EXERCISE: Can you find each line in the data below that contains the string "kern" (case-sensitive) and copy every such line?

Stored entries
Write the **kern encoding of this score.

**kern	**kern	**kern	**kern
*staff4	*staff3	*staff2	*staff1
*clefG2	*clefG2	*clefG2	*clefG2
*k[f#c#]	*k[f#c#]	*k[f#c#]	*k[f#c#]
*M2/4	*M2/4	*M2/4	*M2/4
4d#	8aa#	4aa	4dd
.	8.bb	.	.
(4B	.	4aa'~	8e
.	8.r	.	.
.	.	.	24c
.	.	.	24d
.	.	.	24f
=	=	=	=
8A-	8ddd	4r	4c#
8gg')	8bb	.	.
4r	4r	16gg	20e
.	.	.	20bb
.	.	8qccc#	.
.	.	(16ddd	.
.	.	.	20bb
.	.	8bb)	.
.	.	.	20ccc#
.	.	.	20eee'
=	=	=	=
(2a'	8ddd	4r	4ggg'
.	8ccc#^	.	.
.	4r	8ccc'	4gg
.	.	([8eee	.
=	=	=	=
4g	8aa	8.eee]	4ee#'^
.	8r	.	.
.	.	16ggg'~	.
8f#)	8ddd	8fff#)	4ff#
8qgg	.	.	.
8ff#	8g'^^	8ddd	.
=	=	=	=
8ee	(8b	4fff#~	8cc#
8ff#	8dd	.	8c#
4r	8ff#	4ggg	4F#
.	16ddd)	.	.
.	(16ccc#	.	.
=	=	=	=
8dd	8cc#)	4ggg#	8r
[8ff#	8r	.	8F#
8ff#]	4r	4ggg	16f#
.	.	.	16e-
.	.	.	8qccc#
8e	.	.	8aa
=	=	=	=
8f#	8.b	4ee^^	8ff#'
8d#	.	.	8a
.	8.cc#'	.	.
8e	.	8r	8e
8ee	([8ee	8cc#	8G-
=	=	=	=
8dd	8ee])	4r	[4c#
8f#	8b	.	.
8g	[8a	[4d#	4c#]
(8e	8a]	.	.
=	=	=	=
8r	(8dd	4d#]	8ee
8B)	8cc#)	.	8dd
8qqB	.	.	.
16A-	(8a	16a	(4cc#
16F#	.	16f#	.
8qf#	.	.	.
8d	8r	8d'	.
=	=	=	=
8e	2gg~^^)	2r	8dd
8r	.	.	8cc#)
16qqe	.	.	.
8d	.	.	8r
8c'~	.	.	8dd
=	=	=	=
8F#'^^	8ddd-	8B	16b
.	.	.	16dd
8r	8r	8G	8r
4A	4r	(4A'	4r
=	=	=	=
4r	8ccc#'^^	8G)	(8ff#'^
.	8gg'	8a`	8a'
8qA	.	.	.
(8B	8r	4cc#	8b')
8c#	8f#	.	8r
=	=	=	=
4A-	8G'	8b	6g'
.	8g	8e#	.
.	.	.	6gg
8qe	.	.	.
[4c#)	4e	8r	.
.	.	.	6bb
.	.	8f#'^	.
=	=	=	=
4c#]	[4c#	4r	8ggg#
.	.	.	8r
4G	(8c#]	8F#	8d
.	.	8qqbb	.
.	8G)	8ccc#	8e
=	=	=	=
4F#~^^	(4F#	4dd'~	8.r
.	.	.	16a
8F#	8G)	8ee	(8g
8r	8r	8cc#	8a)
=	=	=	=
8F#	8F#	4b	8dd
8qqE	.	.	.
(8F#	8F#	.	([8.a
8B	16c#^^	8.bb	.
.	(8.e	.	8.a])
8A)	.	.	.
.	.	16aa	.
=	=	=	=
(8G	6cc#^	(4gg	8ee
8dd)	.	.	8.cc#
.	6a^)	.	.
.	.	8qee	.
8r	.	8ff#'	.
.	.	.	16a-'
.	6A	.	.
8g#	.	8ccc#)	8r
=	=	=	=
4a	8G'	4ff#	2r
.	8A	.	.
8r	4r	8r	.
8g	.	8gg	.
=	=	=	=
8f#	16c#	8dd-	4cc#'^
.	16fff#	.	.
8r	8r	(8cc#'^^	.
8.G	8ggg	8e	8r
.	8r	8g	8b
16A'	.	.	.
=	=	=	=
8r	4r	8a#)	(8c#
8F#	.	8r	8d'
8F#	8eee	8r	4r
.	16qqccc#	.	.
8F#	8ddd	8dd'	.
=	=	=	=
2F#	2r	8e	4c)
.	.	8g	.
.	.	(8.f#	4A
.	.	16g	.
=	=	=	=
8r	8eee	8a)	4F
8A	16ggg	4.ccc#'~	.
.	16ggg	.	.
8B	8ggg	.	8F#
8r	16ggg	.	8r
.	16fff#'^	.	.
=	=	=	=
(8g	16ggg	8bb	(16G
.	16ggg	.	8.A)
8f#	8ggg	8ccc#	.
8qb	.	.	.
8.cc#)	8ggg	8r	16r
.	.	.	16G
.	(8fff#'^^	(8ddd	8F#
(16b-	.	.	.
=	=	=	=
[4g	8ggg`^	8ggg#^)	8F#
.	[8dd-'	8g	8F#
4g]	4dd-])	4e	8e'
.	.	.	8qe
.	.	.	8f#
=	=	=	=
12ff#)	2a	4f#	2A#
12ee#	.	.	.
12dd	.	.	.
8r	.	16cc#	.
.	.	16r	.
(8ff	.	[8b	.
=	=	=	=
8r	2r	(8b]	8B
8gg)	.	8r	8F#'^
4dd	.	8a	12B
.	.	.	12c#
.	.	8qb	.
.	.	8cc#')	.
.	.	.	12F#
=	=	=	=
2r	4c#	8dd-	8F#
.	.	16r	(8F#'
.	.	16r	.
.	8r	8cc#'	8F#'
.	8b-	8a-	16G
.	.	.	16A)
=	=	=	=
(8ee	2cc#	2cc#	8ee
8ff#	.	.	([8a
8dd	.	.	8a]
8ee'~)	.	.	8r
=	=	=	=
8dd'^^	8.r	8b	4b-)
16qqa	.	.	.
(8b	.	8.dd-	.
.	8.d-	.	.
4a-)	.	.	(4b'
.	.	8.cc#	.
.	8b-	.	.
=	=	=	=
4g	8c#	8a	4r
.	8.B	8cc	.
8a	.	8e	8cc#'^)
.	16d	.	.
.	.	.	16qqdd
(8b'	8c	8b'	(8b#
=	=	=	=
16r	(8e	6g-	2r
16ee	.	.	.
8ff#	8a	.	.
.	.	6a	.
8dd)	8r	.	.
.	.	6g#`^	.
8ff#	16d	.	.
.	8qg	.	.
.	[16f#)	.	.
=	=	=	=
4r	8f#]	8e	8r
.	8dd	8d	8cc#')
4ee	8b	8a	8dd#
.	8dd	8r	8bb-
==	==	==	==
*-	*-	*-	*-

SOLUTION:
Write the **kern encoding of this score.
**kern	**kern	**kern	**kern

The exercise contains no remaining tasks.